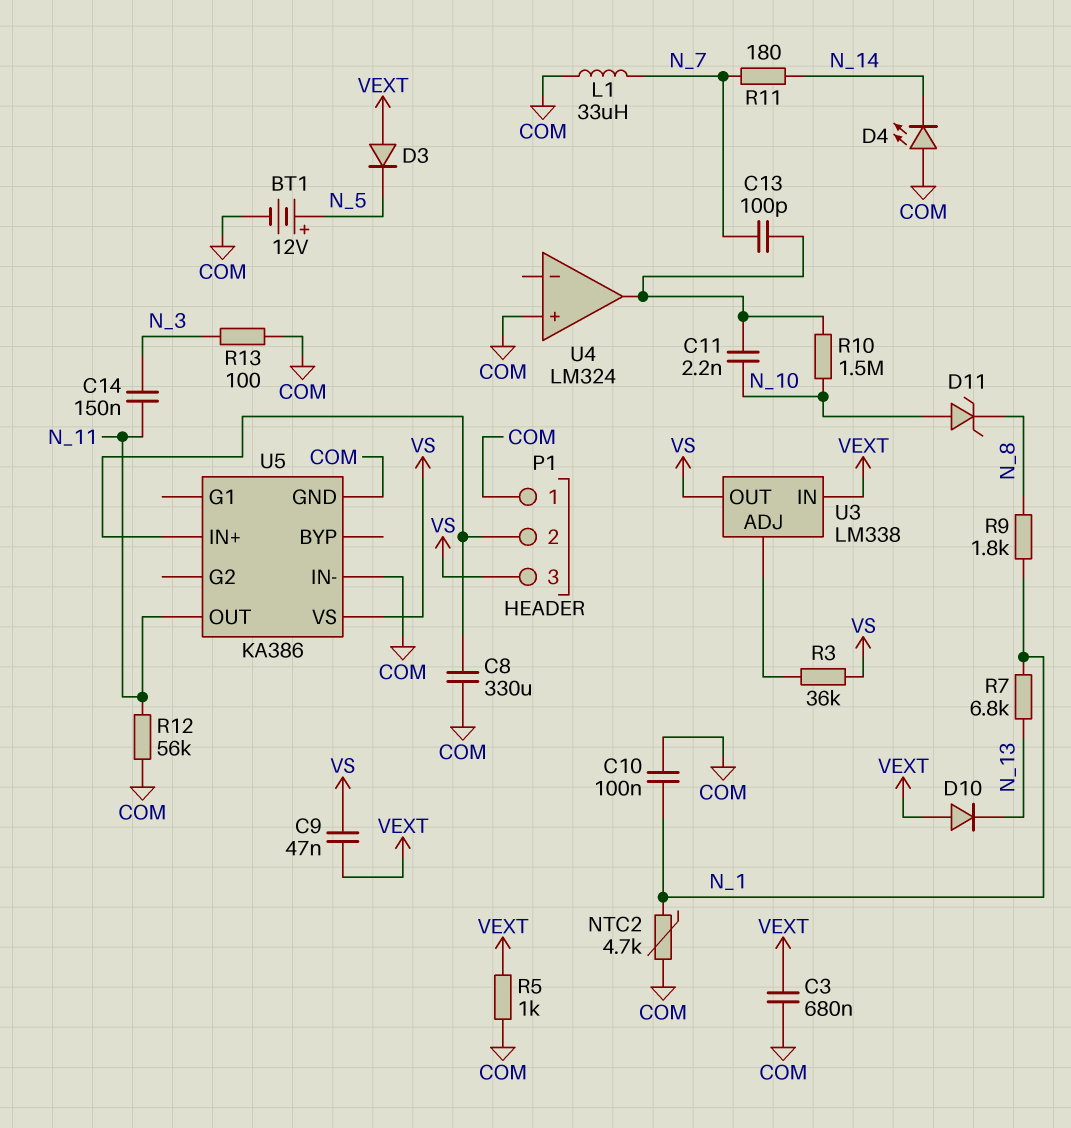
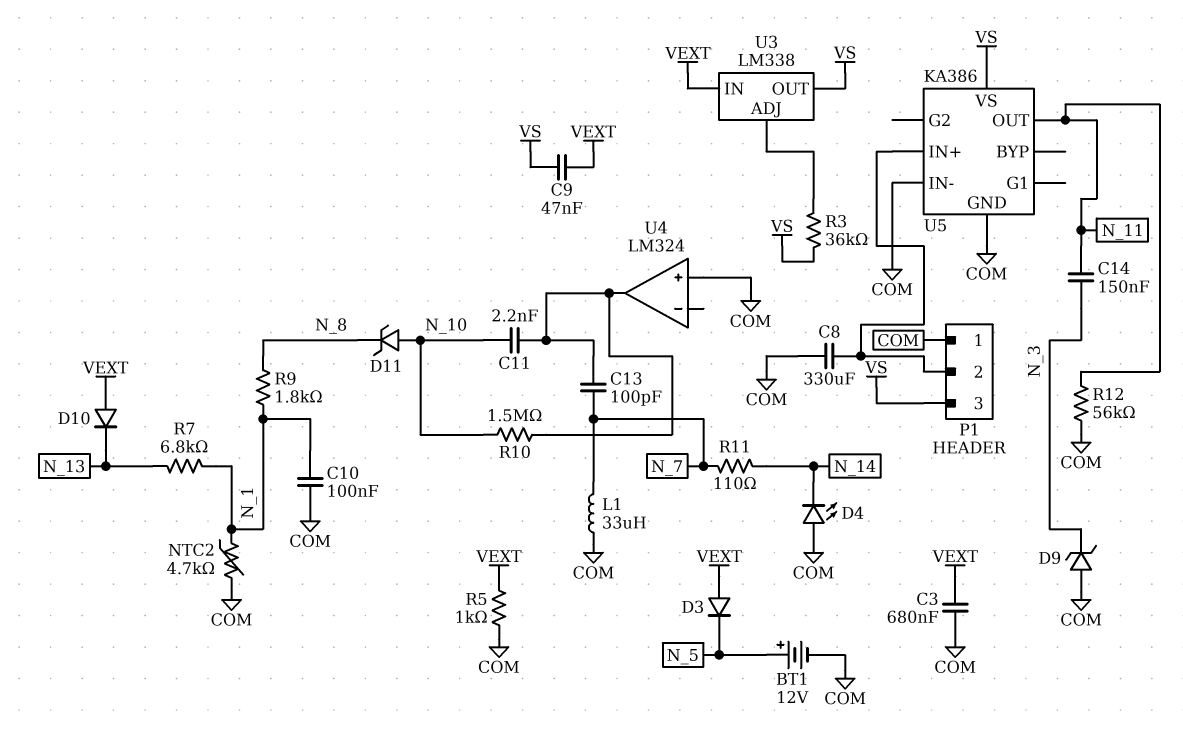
D9: none -> zener (A COM, K N_3)
R11: 180 (N_7, N_14) -> 110 (N_7, N_14)
R13: 100 (COM, N_3) -> none

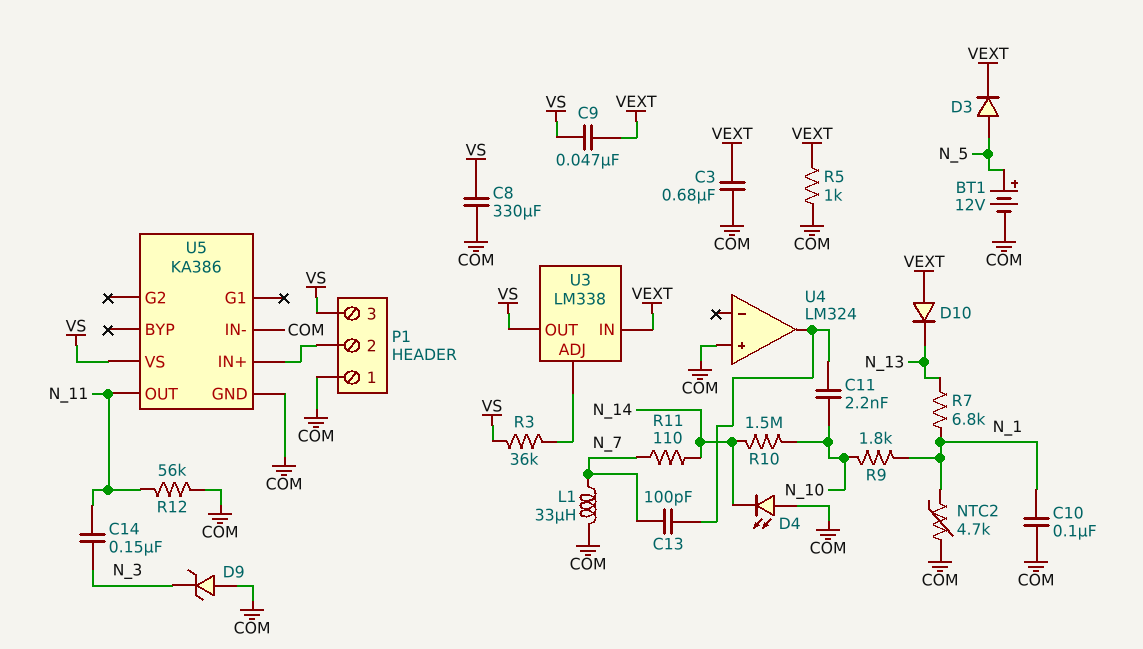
C8: 330uF (COM, P1/2) -> 330uF (COM, VS)
D3: diode (A VEXT, K N_5) -> diode (A N_5, K VEXT)
D11: zener (A N_10, K N_8) -> none
R9: 1.8k (N_1, N_8) -> 1.8k (N_1, N_10)
R10: 1.5M (N_10, U4/out) -> 1.5M (N_10, N_14)

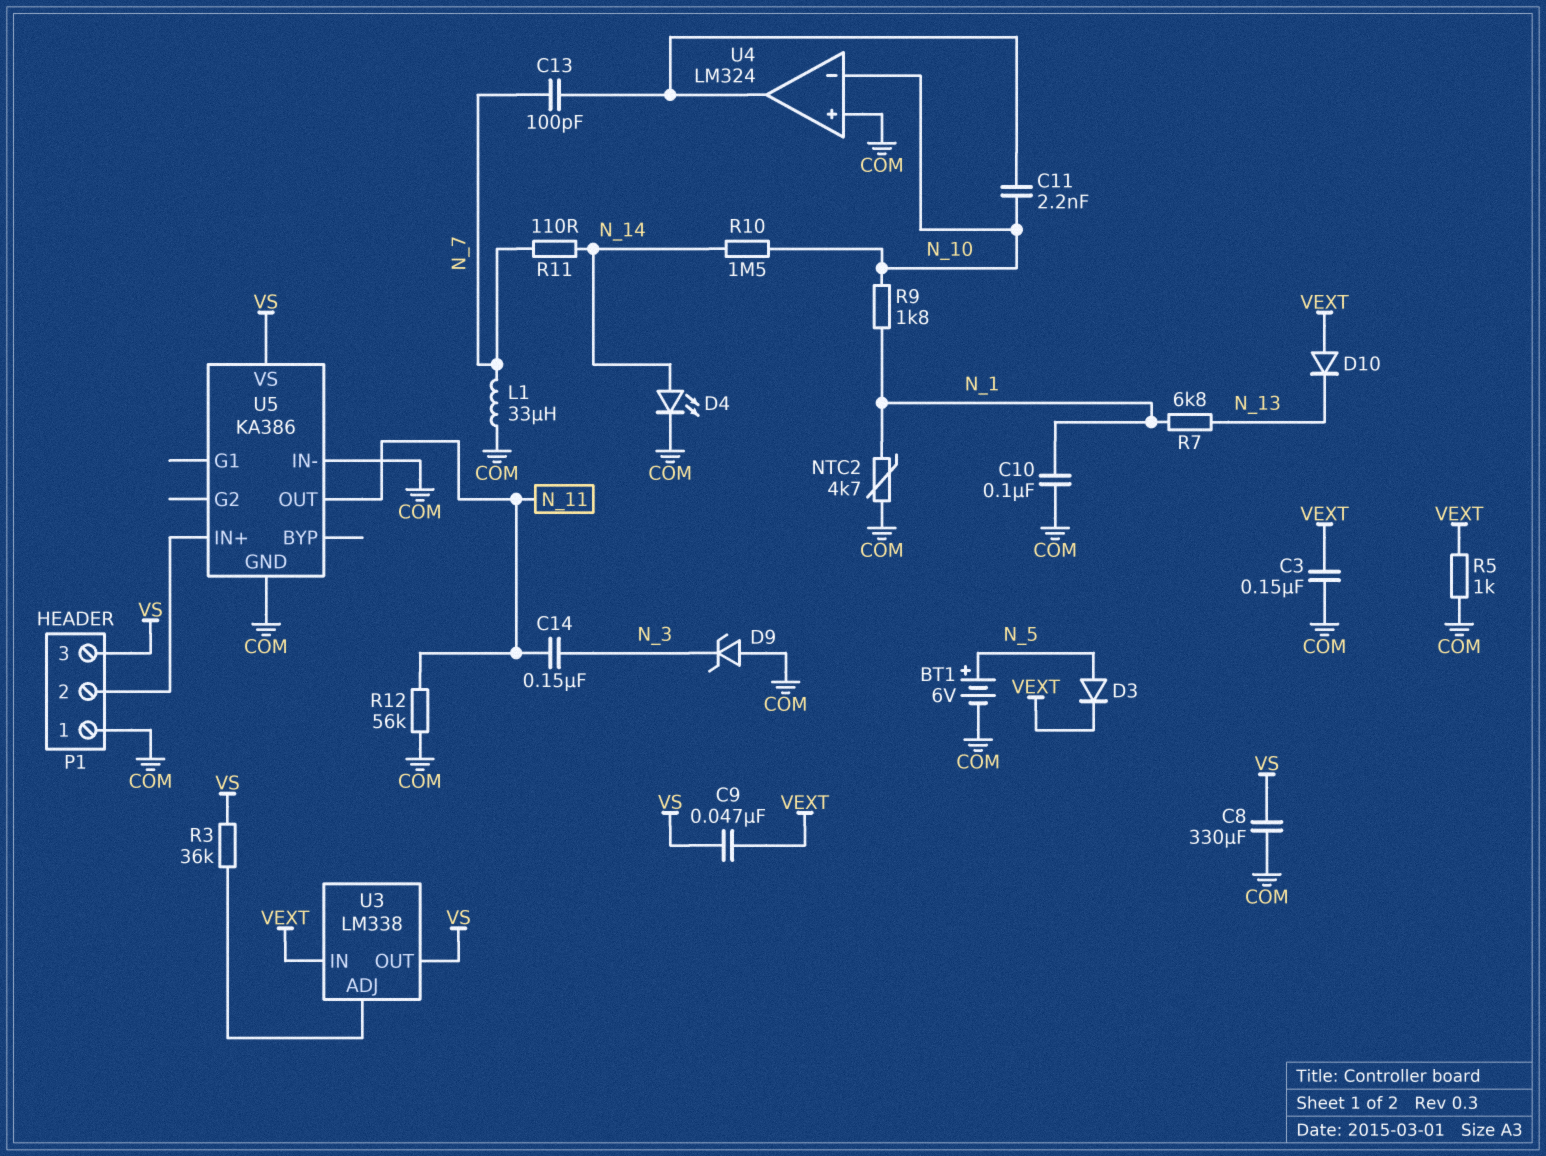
BT1: 12V (plus N_5, minus COM) -> 6V (plus N_5, minus COM)
C3: 680nF (COM, VEXT) -> 150nF (COM, VEXT)
D4: LED (A COM, K N_14) -> LED (A N_14, K COM)
U4 pin in-: none -> N_10

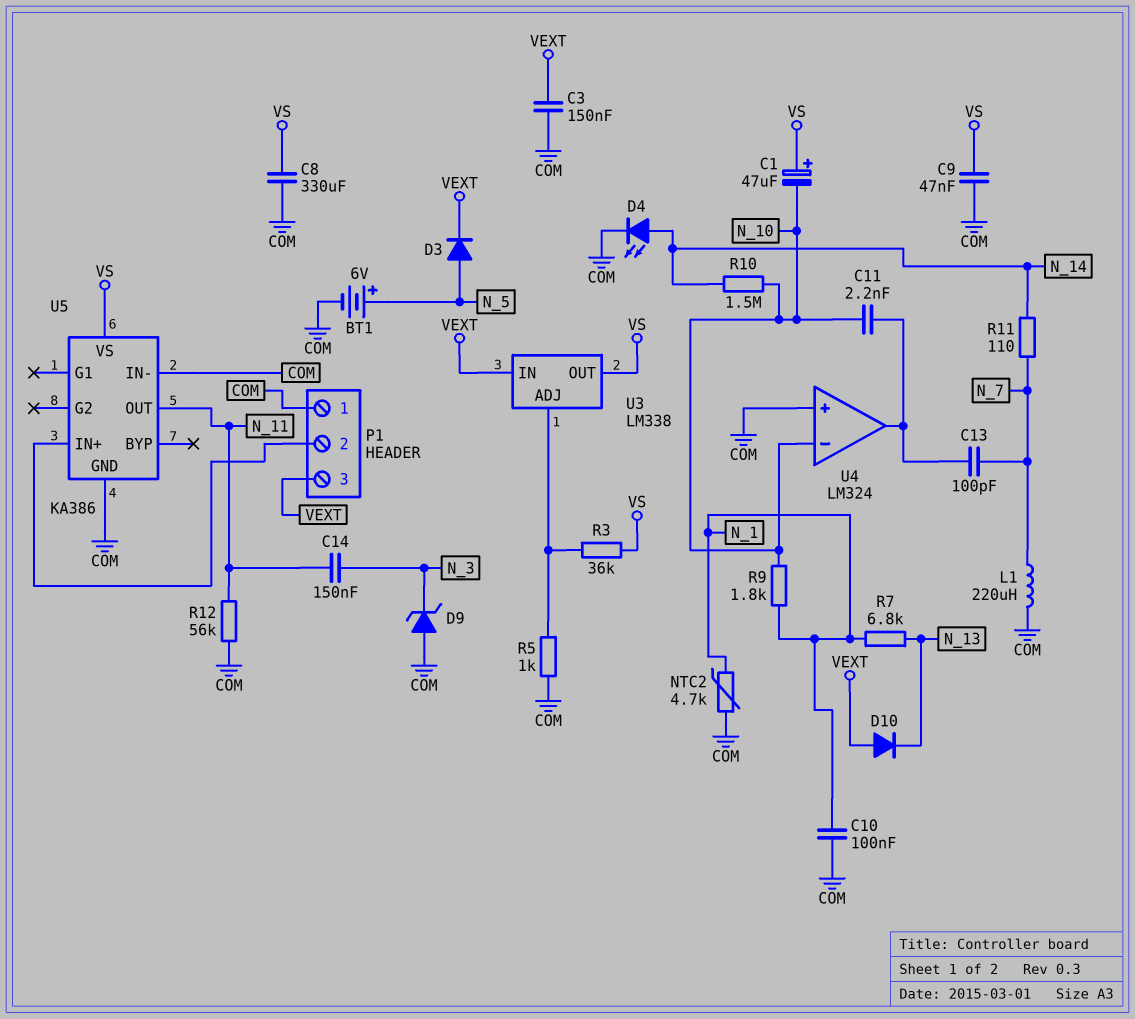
C1: none -> 47uF (plus VS, minus N_10)
C9: 47nF (VEXT, VS) -> 47nF (COM, VS)
L1: 33uH (COM, N_7) -> 220uH (COM, N_7)
P1 pin 3: VS -> VEXT
R5: 1k (COM, VEXT) -> 1k (COM, U3/ADJ)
========================================================================
▸ **WORK INSTRUCTION**: Retype exactly, and only, the lines from the one containing "R10: 1.5M (N_10, U4/out) -> 1.5M (N_10, N_14)" through the end of the material, leaving aside every picture.

▸ **RESULT BELOW**:
R10: 1.5M (N_10, U4/out) -> 1.5M (N_10, N_14)

BT1: 12V (plus N_5, minus COM) -> 6V (plus N_5, minus COM)
C3: 680nF (COM, VEXT) -> 150nF (COM, VEXT)
D4: LED (A COM, K N_14) -> LED (A N_14, K COM)
U4 pin in-: none -> N_10

C1: none -> 47uF (plus VS, minus N_10)
C9: 47nF (VEXT, VS) -> 47nF (COM, VS)
L1: 33uH (COM, N_7) -> 220uH (COM, N_7)
P1 pin 3: VS -> VEXT
R5: 1k (COM, VEXT) -> 1k (COM, U3/ADJ)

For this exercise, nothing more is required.